(About this task) From the data that follows, report the number of lines including "none", and only that number.

--------------------

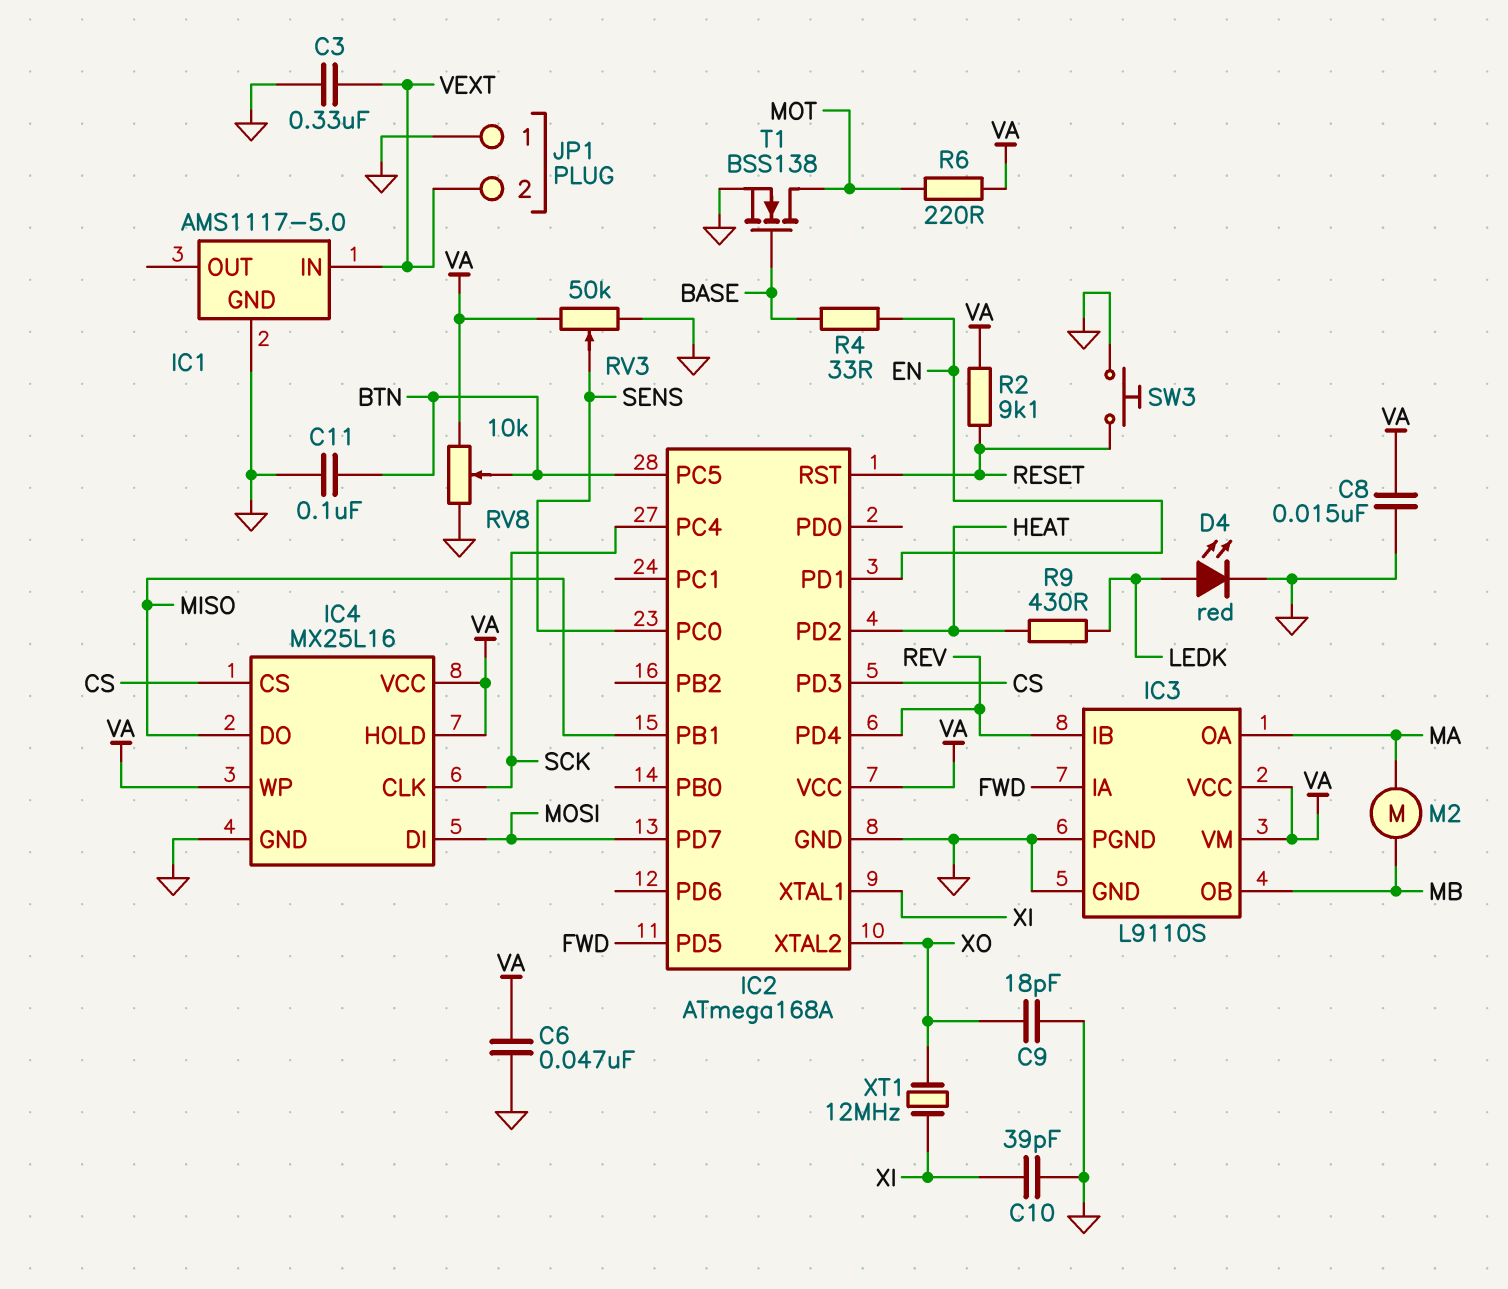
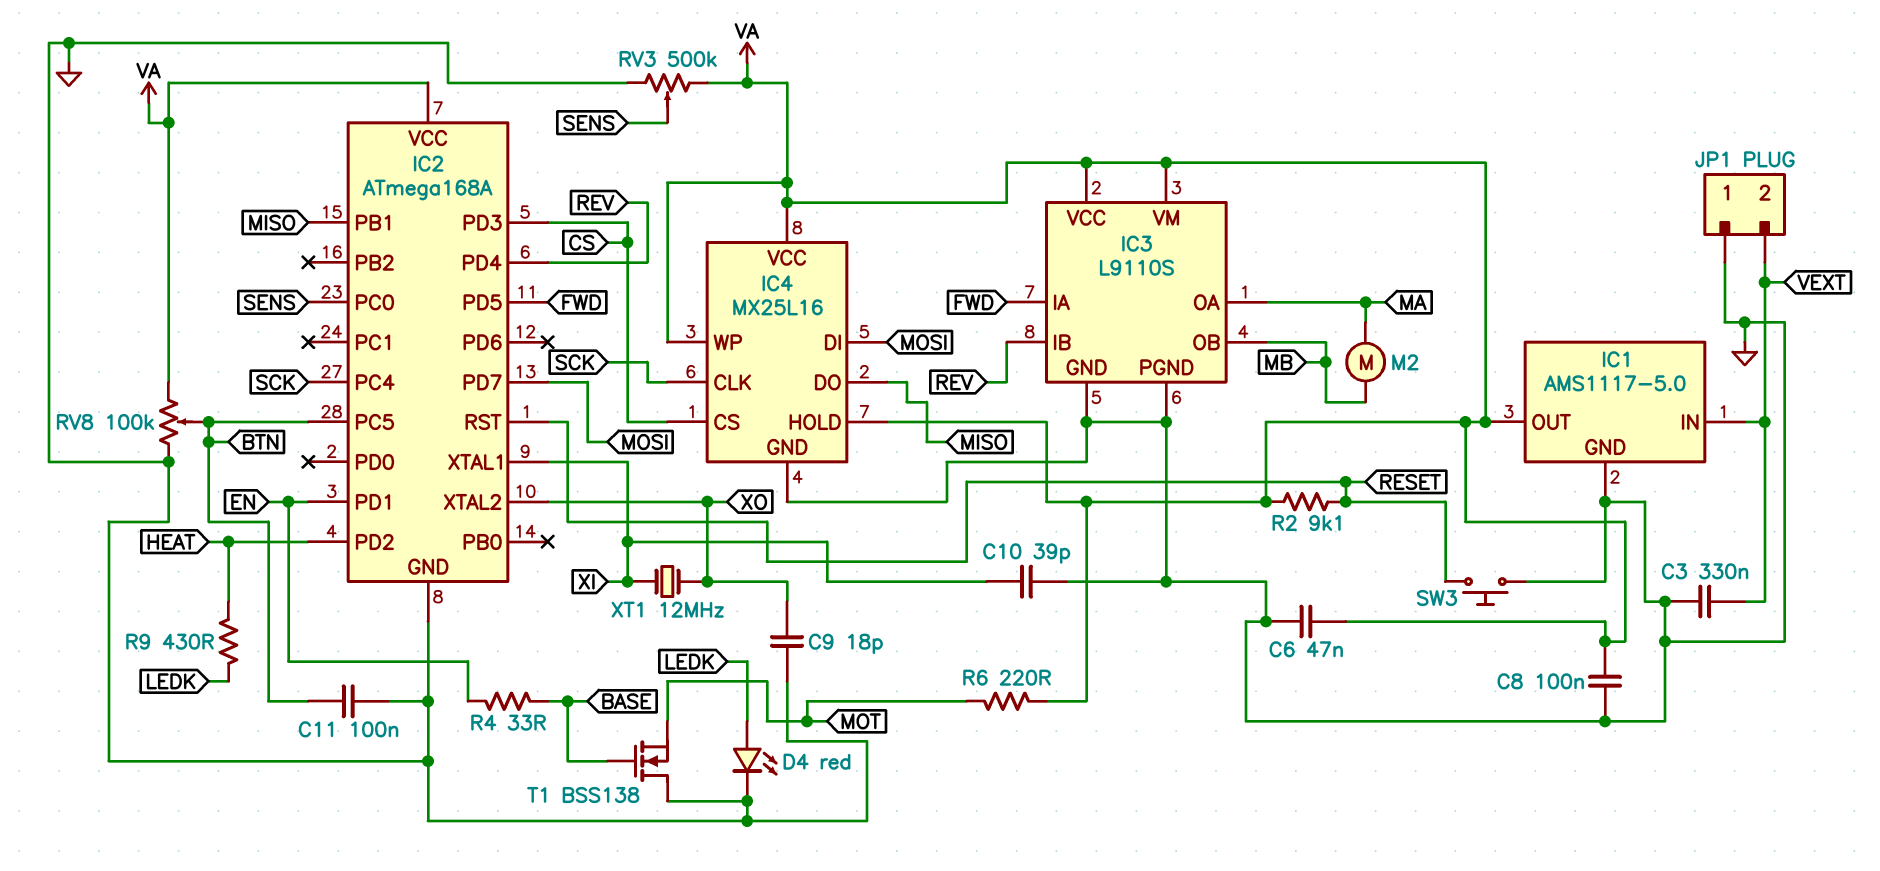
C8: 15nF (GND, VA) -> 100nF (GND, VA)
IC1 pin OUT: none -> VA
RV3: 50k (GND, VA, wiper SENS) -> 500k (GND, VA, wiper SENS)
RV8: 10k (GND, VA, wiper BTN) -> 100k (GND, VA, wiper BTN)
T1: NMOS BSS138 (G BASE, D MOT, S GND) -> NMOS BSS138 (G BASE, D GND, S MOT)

--------------------

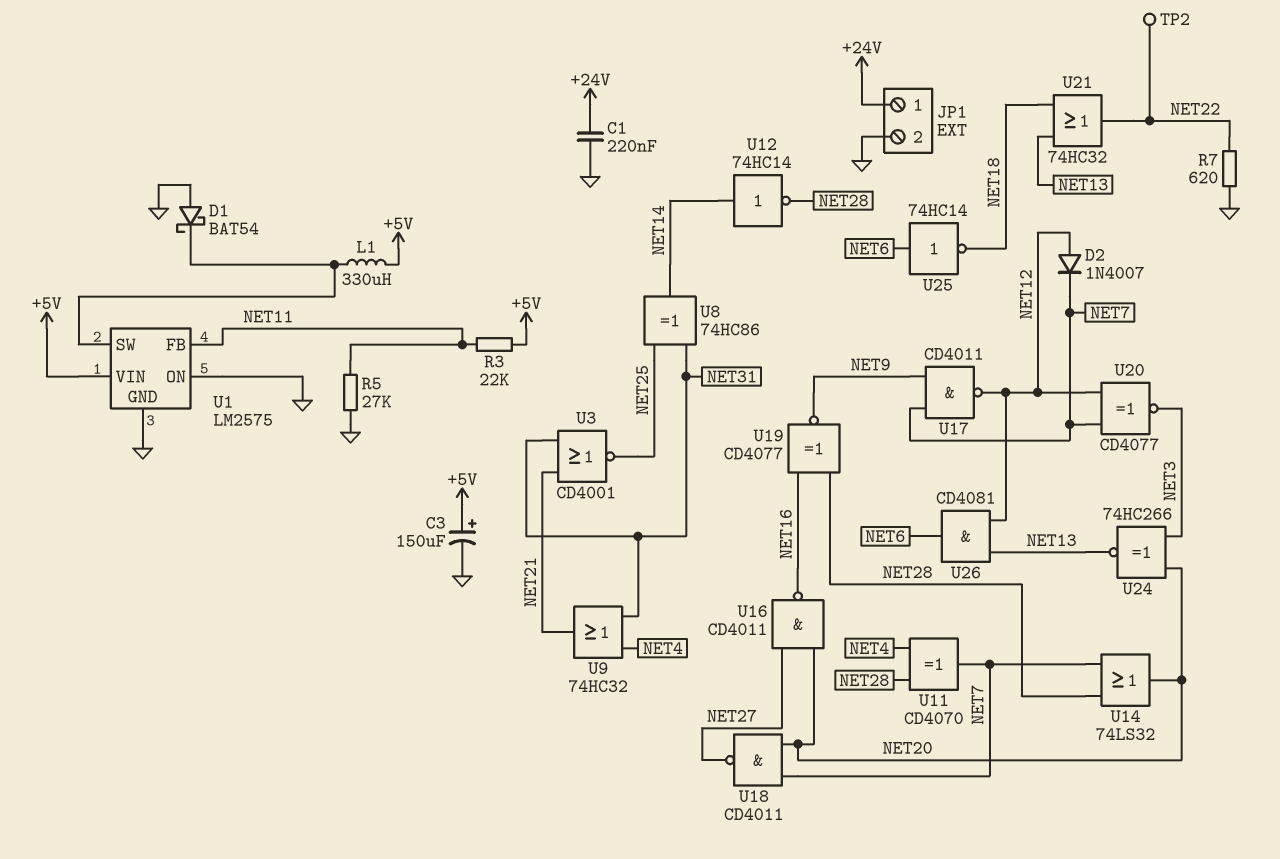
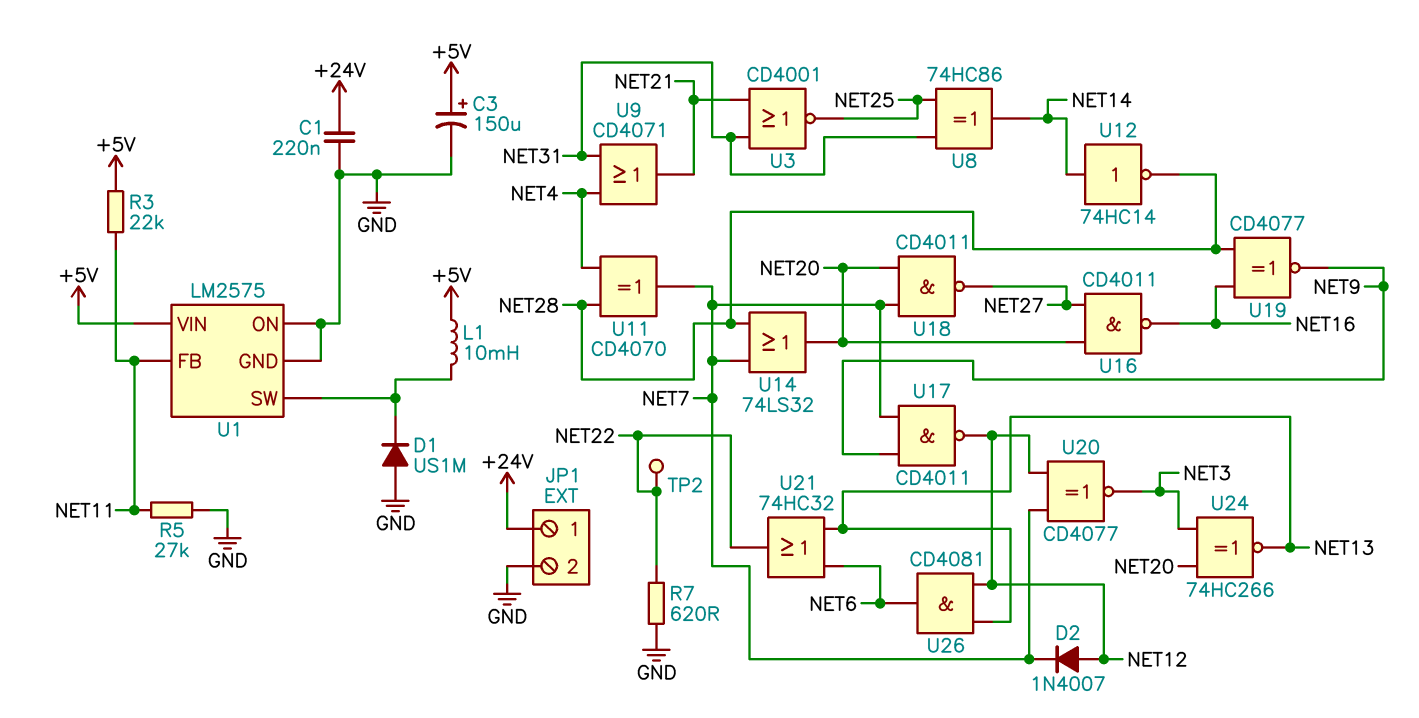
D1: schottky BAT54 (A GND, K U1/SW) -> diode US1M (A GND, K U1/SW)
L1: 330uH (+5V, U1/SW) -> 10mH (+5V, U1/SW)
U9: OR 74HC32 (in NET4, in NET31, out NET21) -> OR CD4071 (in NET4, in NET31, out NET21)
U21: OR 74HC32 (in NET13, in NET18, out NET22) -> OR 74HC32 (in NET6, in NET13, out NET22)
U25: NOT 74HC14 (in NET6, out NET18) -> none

--------------------

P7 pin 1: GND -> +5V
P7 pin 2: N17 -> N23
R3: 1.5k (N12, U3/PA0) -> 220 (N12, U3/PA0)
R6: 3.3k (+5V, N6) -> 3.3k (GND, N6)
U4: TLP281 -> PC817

--------------------

(Problem solution) 2